Data START

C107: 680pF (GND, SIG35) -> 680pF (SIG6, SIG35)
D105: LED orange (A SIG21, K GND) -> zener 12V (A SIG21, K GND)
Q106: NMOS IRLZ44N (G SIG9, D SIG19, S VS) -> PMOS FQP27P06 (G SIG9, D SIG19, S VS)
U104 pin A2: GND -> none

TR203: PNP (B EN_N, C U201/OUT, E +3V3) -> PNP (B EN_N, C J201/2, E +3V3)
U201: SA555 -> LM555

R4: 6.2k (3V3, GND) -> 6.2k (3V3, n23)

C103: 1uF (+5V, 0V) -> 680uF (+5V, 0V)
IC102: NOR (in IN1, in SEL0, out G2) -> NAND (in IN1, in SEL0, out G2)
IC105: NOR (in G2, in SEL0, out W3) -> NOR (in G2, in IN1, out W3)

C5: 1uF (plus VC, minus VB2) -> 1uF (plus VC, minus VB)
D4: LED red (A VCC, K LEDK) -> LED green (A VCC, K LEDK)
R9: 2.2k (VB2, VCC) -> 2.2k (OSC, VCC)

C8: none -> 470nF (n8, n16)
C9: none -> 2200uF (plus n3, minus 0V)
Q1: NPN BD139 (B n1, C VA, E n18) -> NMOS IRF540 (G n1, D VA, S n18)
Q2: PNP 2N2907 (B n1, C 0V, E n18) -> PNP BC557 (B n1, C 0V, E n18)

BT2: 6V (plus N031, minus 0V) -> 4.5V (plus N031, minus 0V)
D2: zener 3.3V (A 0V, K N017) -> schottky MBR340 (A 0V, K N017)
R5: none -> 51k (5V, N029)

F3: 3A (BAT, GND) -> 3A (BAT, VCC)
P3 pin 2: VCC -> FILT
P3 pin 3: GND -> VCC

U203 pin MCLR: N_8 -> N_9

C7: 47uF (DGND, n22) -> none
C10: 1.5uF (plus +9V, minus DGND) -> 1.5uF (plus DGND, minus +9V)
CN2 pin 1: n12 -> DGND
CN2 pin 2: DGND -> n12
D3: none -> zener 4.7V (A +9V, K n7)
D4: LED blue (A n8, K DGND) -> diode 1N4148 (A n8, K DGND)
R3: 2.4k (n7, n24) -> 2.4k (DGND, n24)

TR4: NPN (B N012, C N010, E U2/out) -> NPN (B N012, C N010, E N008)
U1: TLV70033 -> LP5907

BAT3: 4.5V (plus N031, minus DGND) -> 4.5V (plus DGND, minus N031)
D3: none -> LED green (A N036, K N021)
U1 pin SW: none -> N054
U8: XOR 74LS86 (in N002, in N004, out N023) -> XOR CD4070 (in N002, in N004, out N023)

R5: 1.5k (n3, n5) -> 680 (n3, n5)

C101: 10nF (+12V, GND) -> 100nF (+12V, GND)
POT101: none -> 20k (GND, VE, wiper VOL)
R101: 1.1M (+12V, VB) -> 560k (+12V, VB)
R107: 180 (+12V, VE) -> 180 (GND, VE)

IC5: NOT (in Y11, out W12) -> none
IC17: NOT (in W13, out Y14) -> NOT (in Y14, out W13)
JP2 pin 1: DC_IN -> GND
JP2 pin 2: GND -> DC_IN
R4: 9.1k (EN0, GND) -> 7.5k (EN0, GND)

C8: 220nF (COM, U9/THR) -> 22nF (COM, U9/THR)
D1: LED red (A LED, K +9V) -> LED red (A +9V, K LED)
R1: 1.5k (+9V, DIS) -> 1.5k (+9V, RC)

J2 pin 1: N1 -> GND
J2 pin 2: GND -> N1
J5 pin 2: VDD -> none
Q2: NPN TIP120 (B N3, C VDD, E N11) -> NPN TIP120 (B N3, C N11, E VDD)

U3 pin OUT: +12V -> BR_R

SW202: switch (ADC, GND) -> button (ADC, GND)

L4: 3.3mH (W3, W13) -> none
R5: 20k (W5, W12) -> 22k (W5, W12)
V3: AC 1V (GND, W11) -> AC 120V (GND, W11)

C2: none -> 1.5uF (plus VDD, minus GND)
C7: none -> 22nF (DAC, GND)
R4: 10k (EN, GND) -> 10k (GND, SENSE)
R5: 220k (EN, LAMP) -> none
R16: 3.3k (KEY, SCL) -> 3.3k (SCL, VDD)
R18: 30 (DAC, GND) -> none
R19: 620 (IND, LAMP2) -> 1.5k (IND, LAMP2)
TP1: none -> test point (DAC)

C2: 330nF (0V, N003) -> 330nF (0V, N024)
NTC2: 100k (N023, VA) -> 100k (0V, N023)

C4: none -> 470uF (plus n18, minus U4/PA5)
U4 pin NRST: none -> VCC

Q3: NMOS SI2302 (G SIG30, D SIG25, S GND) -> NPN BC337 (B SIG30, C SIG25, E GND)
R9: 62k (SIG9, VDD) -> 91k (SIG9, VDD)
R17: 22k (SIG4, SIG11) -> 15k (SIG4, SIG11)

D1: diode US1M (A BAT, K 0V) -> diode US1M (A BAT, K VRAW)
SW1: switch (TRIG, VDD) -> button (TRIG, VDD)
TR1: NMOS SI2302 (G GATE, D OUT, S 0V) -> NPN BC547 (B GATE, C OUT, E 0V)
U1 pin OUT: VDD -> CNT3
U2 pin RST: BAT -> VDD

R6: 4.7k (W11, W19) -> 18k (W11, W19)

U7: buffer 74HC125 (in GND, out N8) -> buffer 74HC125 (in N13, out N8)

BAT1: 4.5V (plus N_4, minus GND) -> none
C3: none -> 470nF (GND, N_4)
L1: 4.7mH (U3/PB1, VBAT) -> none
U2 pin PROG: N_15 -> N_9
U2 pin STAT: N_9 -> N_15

Data END

#### [Work request]
Using the data above, show each line where "switch" occurs.

#### [Answer space]
SW202: switch (ADC, GND) -> button (ADC, GND)
SW1: switch (TRIG, VDD) -> button (TRIG, VDD)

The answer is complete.